## Exercise data
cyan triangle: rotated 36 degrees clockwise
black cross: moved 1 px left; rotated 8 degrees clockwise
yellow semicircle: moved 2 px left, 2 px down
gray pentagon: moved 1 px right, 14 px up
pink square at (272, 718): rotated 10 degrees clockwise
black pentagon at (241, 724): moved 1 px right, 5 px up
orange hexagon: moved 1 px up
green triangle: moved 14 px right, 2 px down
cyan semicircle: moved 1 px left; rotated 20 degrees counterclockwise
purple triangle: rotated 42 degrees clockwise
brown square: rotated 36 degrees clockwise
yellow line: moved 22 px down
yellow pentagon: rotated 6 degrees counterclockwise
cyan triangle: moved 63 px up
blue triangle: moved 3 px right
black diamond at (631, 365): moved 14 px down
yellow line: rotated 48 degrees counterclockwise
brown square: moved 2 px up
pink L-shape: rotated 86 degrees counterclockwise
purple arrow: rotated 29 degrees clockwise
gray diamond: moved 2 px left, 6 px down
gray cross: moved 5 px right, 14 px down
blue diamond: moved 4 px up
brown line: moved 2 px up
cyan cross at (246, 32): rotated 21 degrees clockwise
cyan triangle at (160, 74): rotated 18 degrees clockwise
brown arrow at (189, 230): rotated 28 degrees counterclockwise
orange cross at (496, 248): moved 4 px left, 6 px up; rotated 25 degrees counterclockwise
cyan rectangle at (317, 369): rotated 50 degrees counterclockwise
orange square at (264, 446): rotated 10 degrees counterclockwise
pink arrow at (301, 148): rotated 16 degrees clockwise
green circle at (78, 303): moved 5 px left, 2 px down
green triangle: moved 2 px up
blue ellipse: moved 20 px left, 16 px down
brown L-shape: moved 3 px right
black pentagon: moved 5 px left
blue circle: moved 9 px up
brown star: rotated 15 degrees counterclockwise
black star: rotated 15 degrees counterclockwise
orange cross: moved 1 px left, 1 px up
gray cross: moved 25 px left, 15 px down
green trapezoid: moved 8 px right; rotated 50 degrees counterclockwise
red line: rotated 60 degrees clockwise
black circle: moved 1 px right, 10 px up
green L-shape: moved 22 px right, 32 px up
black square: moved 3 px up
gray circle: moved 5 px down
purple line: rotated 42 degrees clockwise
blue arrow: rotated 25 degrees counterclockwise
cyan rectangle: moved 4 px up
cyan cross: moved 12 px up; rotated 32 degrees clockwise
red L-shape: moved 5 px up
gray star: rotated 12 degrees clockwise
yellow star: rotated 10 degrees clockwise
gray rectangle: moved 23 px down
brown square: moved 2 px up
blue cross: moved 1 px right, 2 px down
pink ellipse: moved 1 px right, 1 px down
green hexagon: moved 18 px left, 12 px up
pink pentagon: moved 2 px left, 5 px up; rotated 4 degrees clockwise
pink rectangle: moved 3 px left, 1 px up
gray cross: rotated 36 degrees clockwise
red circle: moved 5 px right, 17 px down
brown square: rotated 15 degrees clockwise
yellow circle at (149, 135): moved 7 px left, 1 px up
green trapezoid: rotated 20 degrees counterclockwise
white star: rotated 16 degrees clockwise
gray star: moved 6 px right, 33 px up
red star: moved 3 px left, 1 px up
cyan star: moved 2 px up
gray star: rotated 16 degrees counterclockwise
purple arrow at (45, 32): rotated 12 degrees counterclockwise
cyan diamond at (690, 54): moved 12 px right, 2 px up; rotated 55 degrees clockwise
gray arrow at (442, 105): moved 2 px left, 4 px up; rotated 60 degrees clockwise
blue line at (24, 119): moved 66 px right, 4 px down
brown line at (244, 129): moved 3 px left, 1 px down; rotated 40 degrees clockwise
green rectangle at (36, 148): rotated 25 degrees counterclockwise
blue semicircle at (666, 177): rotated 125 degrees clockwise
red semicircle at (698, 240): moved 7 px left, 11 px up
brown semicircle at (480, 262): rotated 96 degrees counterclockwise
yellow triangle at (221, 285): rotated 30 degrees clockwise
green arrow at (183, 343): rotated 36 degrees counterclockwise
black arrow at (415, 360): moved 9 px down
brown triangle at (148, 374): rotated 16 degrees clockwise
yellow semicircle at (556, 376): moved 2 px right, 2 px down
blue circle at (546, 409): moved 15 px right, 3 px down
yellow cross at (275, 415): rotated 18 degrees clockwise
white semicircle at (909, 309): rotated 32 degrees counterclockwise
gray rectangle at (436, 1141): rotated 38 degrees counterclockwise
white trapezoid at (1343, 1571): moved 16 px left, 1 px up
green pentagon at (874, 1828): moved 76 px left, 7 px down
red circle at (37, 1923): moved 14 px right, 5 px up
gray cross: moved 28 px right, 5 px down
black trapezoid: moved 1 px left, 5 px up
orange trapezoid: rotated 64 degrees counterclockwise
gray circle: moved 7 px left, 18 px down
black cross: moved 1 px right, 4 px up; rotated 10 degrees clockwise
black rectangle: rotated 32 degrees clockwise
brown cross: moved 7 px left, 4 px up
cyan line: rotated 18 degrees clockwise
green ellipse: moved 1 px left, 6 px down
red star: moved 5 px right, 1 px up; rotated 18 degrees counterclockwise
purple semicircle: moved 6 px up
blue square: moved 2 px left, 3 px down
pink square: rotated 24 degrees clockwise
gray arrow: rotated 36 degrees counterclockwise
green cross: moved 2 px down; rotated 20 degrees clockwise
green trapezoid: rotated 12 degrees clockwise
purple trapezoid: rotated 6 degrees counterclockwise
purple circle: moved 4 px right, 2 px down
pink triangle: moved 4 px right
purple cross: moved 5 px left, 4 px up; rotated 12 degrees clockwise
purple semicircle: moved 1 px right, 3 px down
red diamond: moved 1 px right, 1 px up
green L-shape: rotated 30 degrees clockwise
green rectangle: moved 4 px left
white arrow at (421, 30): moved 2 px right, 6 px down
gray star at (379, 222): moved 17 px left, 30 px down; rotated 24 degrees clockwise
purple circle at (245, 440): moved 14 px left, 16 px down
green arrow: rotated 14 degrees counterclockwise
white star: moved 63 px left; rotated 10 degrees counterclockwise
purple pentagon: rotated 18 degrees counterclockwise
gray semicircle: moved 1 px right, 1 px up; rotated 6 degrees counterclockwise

## Exercise aim
Search the listing above for lines containing "blue", and copy them.

## Your solution
blue triangle: moved 3 px right
blue diamond: moved 4 px up
blue ellipse: moved 20 px left, 16 px down
blue circle: moved 9 px up
blue arrow: rotated 25 degrees counterclockwise
blue cross: moved 1 px right, 2 px down
blue line at (24, 119): moved 66 px right, 4 px down
blue semicircle at (666, 177): rotated 125 degrees clockwise
blue circle at (546, 409): moved 15 px right, 3 px down
blue square: moved 2 px left, 3 px down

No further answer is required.